* _Task prompt_: Please output all the entries word for word, without the pictures.

* _Input for this task_:
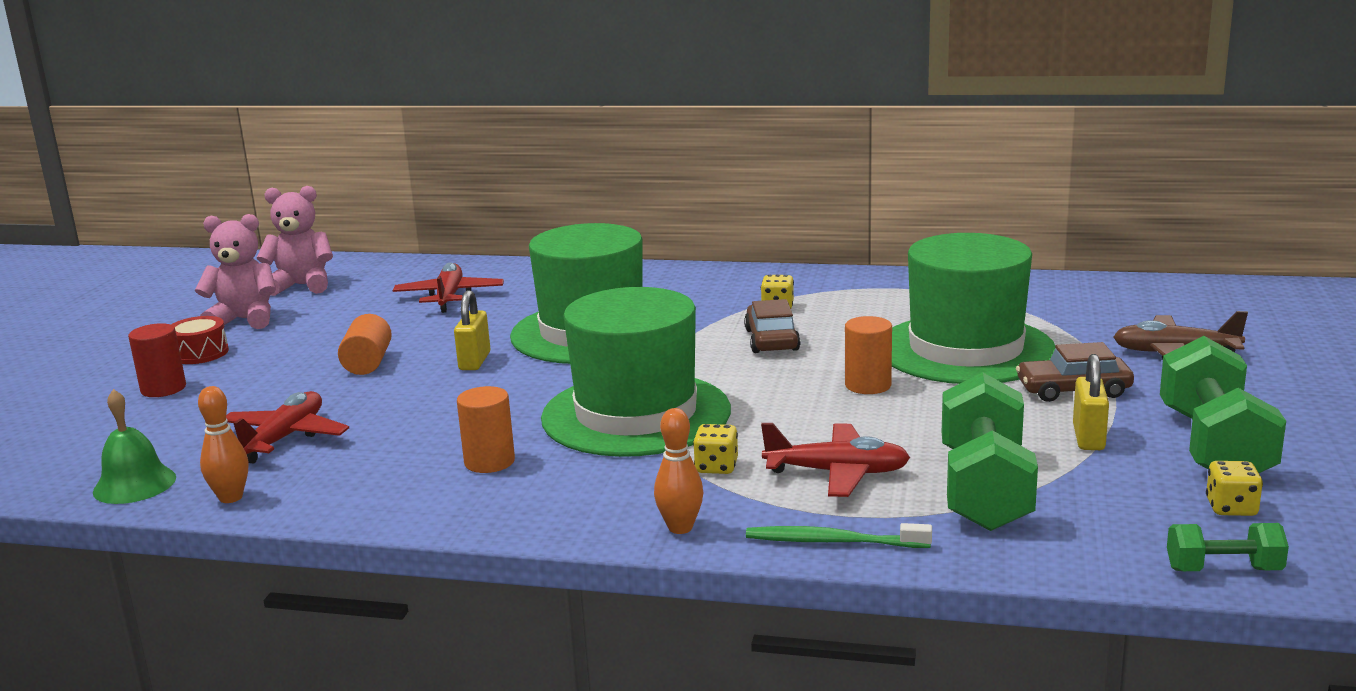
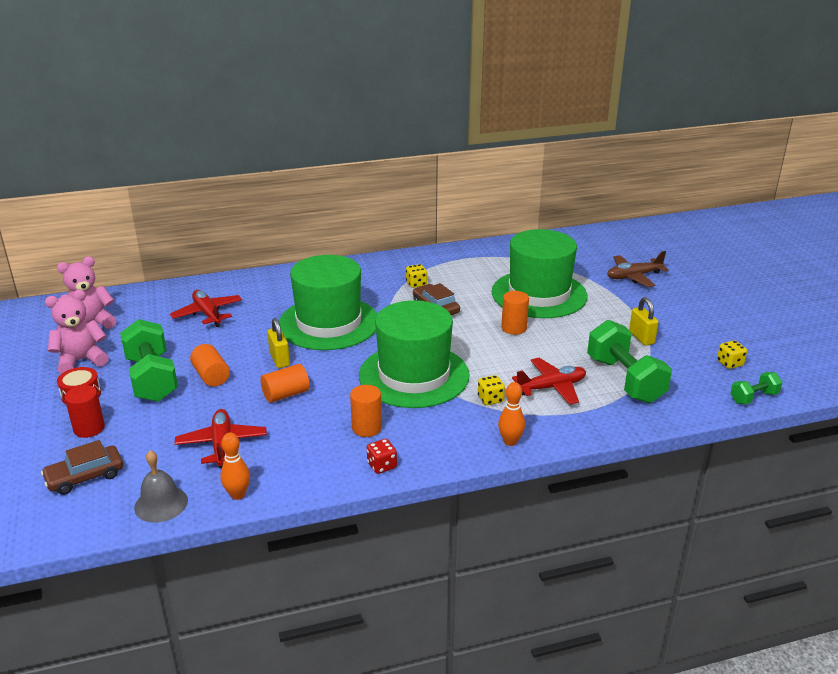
camera: 30 degrees left, 10 degrees up
(134, 484) = (161, 504): green bell -> grey bell
(433, 401) = (286, 394): none -> orange cylinder
(452, 511) = (382, 465): none -> red dice
(833, 541) = (588, 429): green toothbrush -> none
(1073, 390) = (610, 310): brown car -> brown car (85, 476)
(1214, 446) = (695, 330): green dumbbell -> green dumbbell (152, 379)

* _Output_:
camera: 30 degrees left, 10 degrees up
(134, 484) = (161, 504): green bell -> grey bell
(433, 401) = (286, 394): none -> orange cylinder
(452, 511) = (382, 465): none -> red dice
(833, 541) = (588, 429): green toothbrush -> none
(1073, 390) = (610, 310): brown car -> brown car (85, 476)
(1214, 446) = (695, 330): green dumbbell -> green dumbbell (152, 379)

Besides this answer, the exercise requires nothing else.